Exercise instructions
Each line below should be repeated exactly as it stands.

(Records to process begins)

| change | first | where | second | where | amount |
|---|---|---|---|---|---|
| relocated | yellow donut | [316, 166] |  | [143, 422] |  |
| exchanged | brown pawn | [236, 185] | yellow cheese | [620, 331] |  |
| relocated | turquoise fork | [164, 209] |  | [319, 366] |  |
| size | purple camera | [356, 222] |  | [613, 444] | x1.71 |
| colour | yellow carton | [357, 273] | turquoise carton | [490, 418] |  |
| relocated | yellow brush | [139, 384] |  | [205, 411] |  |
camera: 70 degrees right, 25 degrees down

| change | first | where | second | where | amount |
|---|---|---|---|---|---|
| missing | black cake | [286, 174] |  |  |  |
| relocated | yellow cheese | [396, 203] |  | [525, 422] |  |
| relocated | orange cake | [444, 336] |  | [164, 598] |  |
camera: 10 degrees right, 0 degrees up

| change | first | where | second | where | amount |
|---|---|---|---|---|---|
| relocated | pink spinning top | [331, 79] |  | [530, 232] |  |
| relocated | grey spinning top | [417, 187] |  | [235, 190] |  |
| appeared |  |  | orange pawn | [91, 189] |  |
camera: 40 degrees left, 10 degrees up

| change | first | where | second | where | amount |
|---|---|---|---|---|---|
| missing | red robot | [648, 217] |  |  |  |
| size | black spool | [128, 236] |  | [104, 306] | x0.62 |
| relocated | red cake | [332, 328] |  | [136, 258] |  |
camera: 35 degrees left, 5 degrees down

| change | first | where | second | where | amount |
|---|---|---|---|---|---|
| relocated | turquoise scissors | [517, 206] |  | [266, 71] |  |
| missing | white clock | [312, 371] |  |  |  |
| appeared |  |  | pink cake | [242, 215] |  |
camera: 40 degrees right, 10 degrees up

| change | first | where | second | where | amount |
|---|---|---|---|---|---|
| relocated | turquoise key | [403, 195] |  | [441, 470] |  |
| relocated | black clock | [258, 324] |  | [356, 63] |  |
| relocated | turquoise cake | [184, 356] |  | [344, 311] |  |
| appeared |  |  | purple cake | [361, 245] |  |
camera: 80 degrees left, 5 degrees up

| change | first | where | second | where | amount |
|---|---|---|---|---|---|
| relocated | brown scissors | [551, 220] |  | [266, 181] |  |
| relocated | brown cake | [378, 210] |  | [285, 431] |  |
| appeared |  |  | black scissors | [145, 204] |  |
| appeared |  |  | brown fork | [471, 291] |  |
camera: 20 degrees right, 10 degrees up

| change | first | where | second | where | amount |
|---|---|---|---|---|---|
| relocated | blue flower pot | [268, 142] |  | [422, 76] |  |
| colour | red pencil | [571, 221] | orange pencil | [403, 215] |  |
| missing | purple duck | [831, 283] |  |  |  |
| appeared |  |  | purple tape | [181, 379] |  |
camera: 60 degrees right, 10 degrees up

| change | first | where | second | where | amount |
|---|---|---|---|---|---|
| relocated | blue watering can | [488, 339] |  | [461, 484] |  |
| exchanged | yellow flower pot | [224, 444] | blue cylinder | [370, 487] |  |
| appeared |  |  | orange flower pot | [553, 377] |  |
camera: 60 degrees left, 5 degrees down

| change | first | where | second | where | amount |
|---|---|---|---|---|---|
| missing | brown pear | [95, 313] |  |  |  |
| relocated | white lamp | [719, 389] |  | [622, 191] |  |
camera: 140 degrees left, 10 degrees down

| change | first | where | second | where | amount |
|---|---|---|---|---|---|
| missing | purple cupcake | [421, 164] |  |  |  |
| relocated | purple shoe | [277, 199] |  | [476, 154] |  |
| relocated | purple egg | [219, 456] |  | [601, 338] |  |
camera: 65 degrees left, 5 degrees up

(Records to process ends)

Exercise output
| change | first | where | second | where | amount |
|---|---|---|---|---|---|
| relocated | yellow donut | [316, 166] |  | [143, 422] |  |
| exchanged | brown pawn | [236, 185] | yellow cheese | [620, 331] |  |
| relocated | turquoise fork | [164, 209] |  | [319, 366] |  |
| size | purple camera | [356, 222] |  | [613, 444] | x1.71 |
| colour | yellow carton | [357, 273] | turquoise carton | [490, 418] |  |
| relocated | yellow brush | [139, 384] |  | [205, 411] |  |
camera: 70 degrees right, 25 degrees down

| change | first | where | second | where | amount |
|---|---|---|---|---|---|
| missing | black cake | [286, 174] |  |  |  |
| relocated | yellow cheese | [396, 203] |  | [525, 422] |  |
| relocated | orange cake | [444, 336] |  | [164, 598] |  |
camera: 10 degrees right, 0 degrees up

| change | first | where | second | where | amount |
|---|---|---|---|---|---|
| relocated | pink spinning top | [331, 79] |  | [530, 232] |  |
| relocated | grey spinning top | [417, 187] |  | [235, 190] |  |
| appeared |  |  | orange pawn | [91, 189] |  |
camera: 40 degrees left, 10 degrees up

| change | first | where | second | where | amount |
|---|---|---|---|---|---|
| missing | red robot | [648, 217] |  |  |  |
| size | black spool | [128, 236] |  | [104, 306] | x0.62 |
| relocated | red cake | [332, 328] |  | [136, 258] |  |
camera: 35 degrees left, 5 degrees down

| change | first | where | second | where | amount |
|---|---|---|---|---|---|
| relocated | turquoise scissors | [517, 206] |  | [266, 71] |  |
| missing | white clock | [312, 371] |  |  |  |
| appeared |  |  | pink cake | [242, 215] |  |
camera: 40 degrees right, 10 degrees up

| change | first | where | second | where | amount |
|---|---|---|---|---|---|
| relocated | turquoise key | [403, 195] |  | [441, 470] |  |
| relocated | black clock | [258, 324] |  | [356, 63] |  |
| relocated | turquoise cake | [184, 356] |  | [344, 311] |  |
| appeared |  |  | purple cake | [361, 245] |  |
camera: 80 degrees left, 5 degrees up

| change | first | where | second | where | amount |
|---|---|---|---|---|---|
| relocated | brown scissors | [551, 220] |  | [266, 181] |  |
| relocated | brown cake | [378, 210] |  | [285, 431] |  |
| appeared |  |  | black scissors | [145, 204] |  |
| appeared |  |  | brown fork | [471, 291] |  |
camera: 20 degrees right, 10 degrees up

| change | first | where | second | where | amount |
|---|---|---|---|---|---|
| relocated | blue flower pot | [268, 142] |  | [422, 76] |  |
| colour | red pencil | [571, 221] | orange pencil | [403, 215] |  |
| missing | purple duck | [831, 283] |  |  |  |
| appeared |  |  | purple tape | [181, 379] |  |
camera: 60 degrees right, 10 degrees up

| change | first | where | second | where | amount |
|---|---|---|---|---|---|
| relocated | blue watering can | [488, 339] |  | [461, 484] |  |
| exchanged | yellow flower pot | [224, 444] | blue cylinder | [370, 487] |  |
| appeared |  |  | orange flower pot | [553, 377] |  |
camera: 60 degrees left, 5 degrees down

| change | first | where | second | where | amount |
|---|---|---|---|---|---|
| missing | brown pear | [95, 313] |  |  |  |
| relocated | white lamp | [719, 389] |  | [622, 191] |  |
camera: 140 degrees left, 10 degrees down

| change | first | where | second | where | amount |
|---|---|---|---|---|---|
| missing | purple cupcake | [421, 164] |  |  |  |
| relocated | purple shoe | [277, 199] |  | [476, 154] |  |
| relocated | purple egg | [219, 456] |  | [601, 338] |  |
camera: 65 degrees left, 5 degrees up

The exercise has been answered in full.